SOURCE MATERIAL:
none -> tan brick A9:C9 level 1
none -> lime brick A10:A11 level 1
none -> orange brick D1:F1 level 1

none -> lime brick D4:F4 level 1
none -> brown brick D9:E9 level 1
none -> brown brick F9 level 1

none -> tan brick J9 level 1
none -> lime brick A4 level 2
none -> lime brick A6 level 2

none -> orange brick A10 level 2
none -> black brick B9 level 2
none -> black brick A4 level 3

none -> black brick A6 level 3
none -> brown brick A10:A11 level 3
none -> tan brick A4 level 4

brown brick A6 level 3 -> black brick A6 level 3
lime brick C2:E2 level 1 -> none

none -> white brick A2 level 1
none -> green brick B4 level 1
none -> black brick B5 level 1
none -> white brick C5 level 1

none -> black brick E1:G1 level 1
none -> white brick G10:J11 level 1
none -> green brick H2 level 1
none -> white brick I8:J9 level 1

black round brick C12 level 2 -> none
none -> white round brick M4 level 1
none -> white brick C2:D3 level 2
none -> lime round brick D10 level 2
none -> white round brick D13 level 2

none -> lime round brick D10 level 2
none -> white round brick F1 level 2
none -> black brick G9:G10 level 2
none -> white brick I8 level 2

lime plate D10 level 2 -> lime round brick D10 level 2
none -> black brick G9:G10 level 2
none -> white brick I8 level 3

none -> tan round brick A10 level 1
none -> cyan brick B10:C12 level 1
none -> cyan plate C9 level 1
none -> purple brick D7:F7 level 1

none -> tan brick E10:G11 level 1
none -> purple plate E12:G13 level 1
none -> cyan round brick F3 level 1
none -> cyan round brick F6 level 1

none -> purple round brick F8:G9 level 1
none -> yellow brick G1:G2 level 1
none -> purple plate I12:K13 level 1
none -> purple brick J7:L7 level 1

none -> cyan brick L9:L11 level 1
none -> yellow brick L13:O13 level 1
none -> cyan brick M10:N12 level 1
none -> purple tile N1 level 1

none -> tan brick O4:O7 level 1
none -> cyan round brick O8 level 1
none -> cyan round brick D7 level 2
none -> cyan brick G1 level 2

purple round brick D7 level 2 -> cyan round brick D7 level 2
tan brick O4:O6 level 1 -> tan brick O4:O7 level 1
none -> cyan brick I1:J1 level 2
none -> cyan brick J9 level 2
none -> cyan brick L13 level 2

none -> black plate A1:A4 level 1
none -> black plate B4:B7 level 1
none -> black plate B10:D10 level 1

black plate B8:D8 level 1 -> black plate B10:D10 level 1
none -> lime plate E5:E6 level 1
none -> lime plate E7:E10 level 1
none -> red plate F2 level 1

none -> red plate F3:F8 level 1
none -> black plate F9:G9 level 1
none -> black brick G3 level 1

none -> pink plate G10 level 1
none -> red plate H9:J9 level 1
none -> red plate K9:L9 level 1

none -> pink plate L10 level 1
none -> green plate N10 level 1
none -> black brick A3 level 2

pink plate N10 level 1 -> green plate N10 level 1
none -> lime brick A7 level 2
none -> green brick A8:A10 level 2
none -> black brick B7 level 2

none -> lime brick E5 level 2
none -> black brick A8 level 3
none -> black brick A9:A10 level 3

REQUIRED ACTION:
Would you retype exactly the lines above, from the line with "none -> green brick H2 level 1" to the line with "purple round brick D7", with both end lines kept and nothing more?

FINAL ANSWER:
none -> green brick H2 level 1
none -> white brick I8:J9 level 1

black round brick C12 level 2 -> none
none -> white round brick M4 level 1
none -> white brick C2:D3 level 2
none -> lime round brick D10 level 2
none -> white round brick D13 level 2

none -> lime round brick D10 level 2
none -> white round brick F1 level 2
none -> black brick G9:G10 level 2
none -> white brick I8 level 2

lime plate D10 level 2 -> lime round brick D10 level 2
none -> black brick G9:G10 level 2
none -> white brick I8 level 3

none -> tan round brick A10 level 1
none -> cyan brick B10:C12 level 1
none -> cyan plate C9 level 1
none -> purple brick D7:F7 level 1

none -> tan brick E10:G11 level 1
none -> purple plate E12:G13 level 1
none -> cyan round brick F3 level 1
none -> cyan round brick F6 level 1

none -> purple round brick F8:G9 level 1
none -> yellow brick G1:G2 level 1
none -> purple plate I12:K13 level 1
none -> purple brick J7:L7 level 1

none -> cyan brick L9:L11 level 1
none -> yellow brick L13:O13 level 1
none -> cyan brick M10:N12 level 1
none -> purple tile N1 level 1

none -> tan brick O4:O7 level 1
none -> cyan round brick O8 level 1
none -> cyan round brick D7 level 2
none -> cyan brick G1 level 2

purple round brick D7 level 2 -> cyan round brick D7 level 2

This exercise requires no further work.